··· SOURCE DATA ···

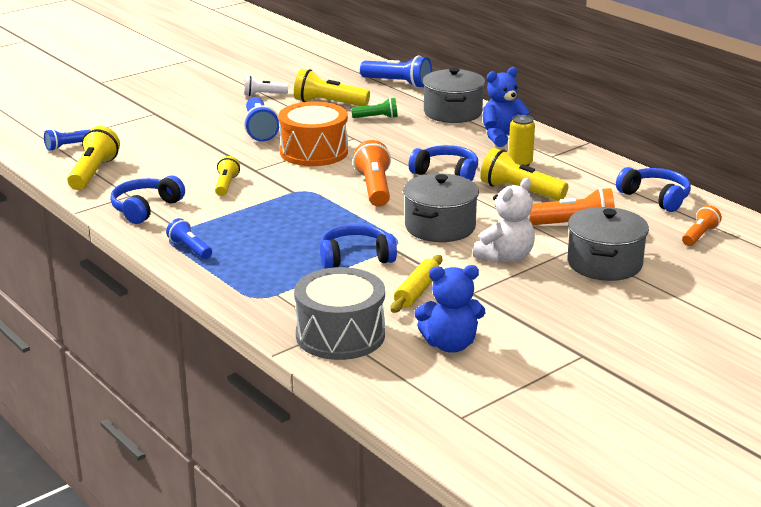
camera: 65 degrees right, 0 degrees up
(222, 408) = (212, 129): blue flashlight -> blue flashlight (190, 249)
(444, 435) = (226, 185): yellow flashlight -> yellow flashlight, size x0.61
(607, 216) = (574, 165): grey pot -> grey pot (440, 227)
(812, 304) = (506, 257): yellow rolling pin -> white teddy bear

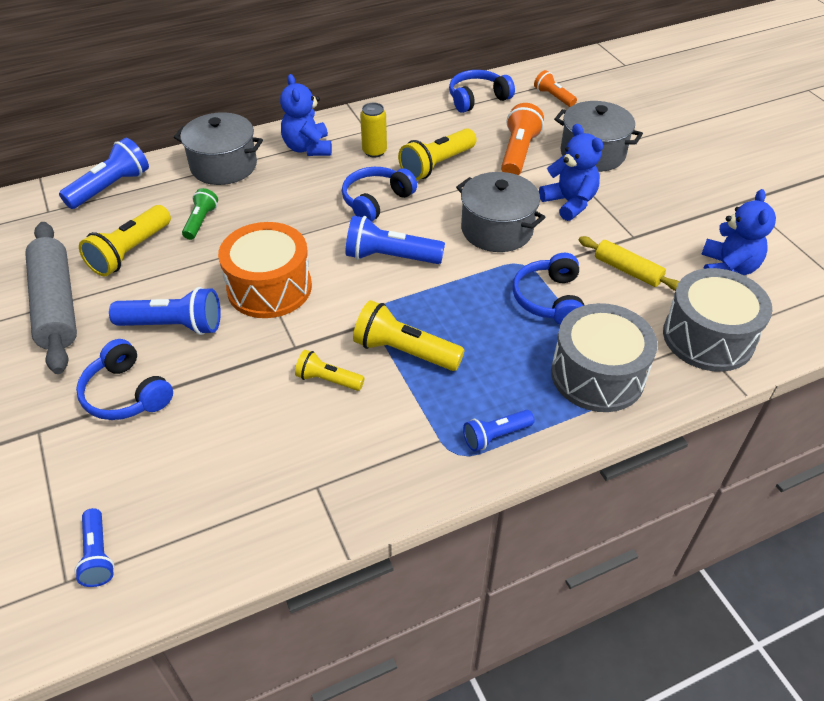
camera: 75 degrees left, 20 degrees up
(93, 173) = (220, 526): yellow flashlight -> yellow flashlight (404, 351)
(145, 208) = (365, 471): blue headphones -> blue headphones (126, 394)
(263, 95) = (56, 305): white flashlight -> grey rolling pin
(270, 284) = (597, 375): none -> grey drum
(374, 188) = (390, 257): orange flashlight -> blue flashlight
(506, 257) = (569, 203): white teddy bear -> blue teddy bear

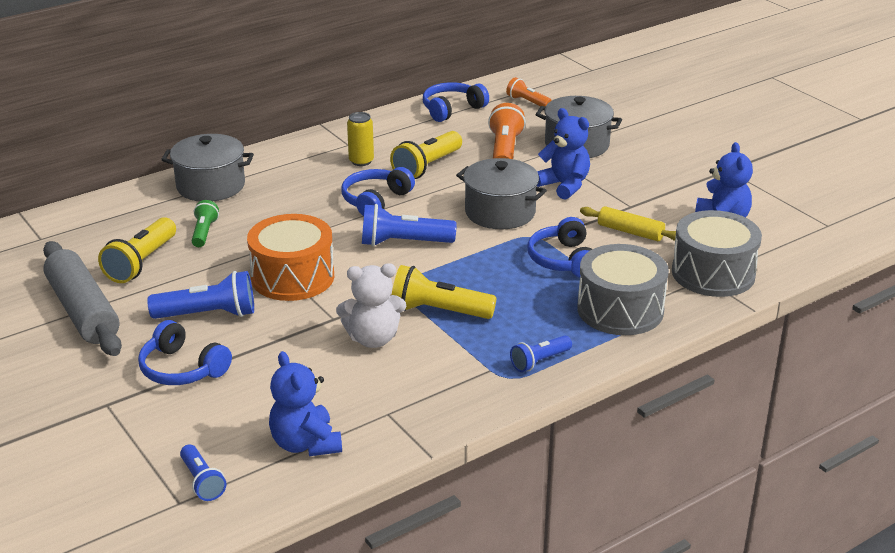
camera: 10 degrees left, 15 degrees down
(111, 187) = (99, 213): blue flashlight -> none
(308, 148) = (292, 164): blue teddy bear -> blue teddy bear (305, 444)
(328, 380) = (373, 339): yellow flashlight -> white teddy bear

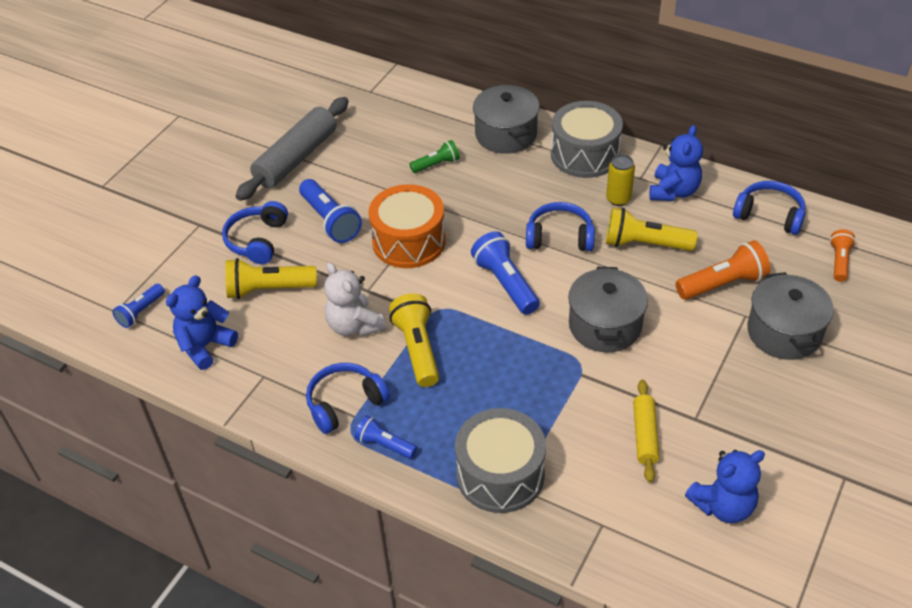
camera: 65 degrees right, 15 degrees up
(141, 263) = (373, 154): yellow flashlight -> yellow flashlight (268, 289)
(563, 260) = (556, 402): blue headphones -> blue headphones (345, 403)
(564, 185) = (692, 353): blue teddy bear -> blue teddy bear (673, 191)
(713, 273) = (616, 529): grey drum -> grey drum (585, 154)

···

#### [WHAT IS REQUIRED]
In the records, locate each line holding the string "bear" and copy it.

#### [OUTPUT OF THE EXERCISE]
(812, 304) = (506, 257): yellow rolling pin -> white teddy bear
(506, 257) = (569, 203): white teddy bear -> blue teddy bear
(308, 148) = (292, 164): blue teddy bear -> blue teddy bear (305, 444)
(328, 380) = (373, 339): yellow flashlight -> white teddy bear
(564, 185) = (692, 353): blue teddy bear -> blue teddy bear (673, 191)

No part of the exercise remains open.